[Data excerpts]
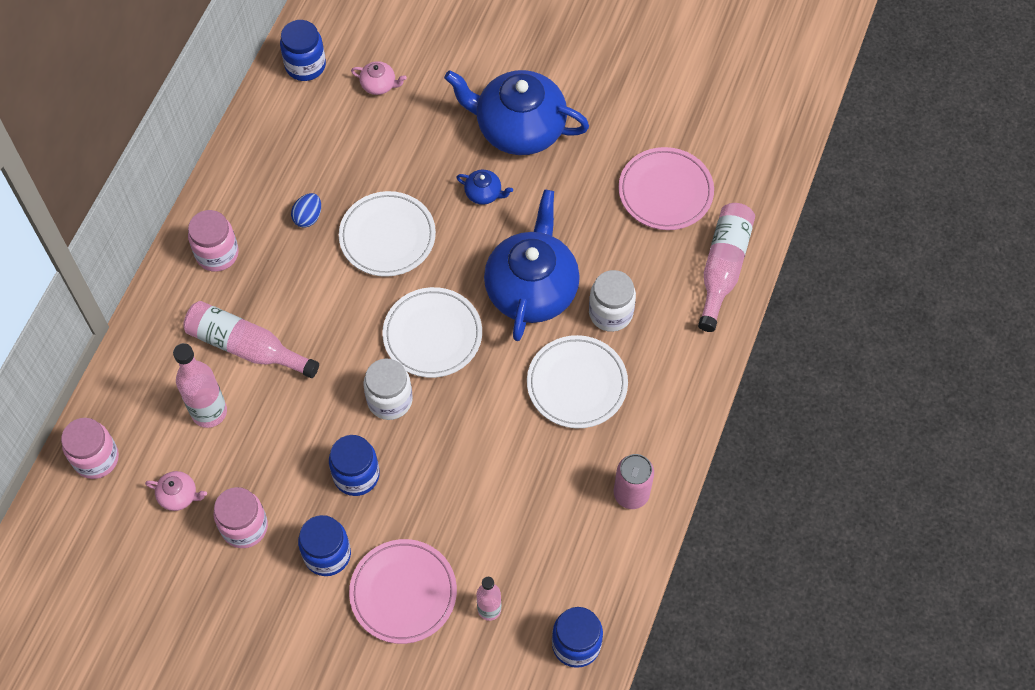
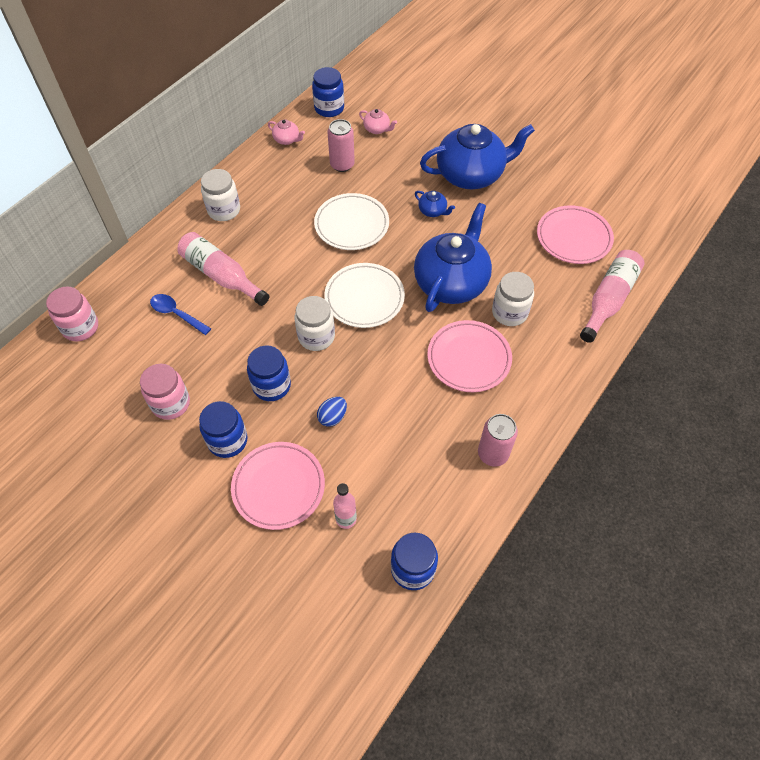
camera: 15 degrees right, 5 degrees down
(179, 495) = (130, 368): pink teapot -> pink teapot (287, 140)
(209, 412) = (176, 314): pink bottle -> blue spoon
(217, 254) = (224, 210): pink jar -> white jar
(308, 217) = (298, 200): blue egg -> blue egg (332, 417)
(349, 150) = (342, 165): none -> pink can
(519, 128) = (471, 175): blue teapot -> blue teapot turned 135 degrees clockwise
(577, 384) = (469, 358): white plate -> pink plate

• _Task description_:
Reproduce every line of the data above, exactly as it stands, but not the pictures.

• _Answer to the problem_:
camera: 15 degrees right, 5 degrees down
(179, 495) = (130, 368): pink teapot -> pink teapot (287, 140)
(209, 412) = (176, 314): pink bottle -> blue spoon
(217, 254) = (224, 210): pink jar -> white jar
(308, 217) = (298, 200): blue egg -> blue egg (332, 417)
(349, 150) = (342, 165): none -> pink can
(519, 128) = (471, 175): blue teapot -> blue teapot turned 135 degrees clockwise
(577, 384) = (469, 358): white plate -> pink plate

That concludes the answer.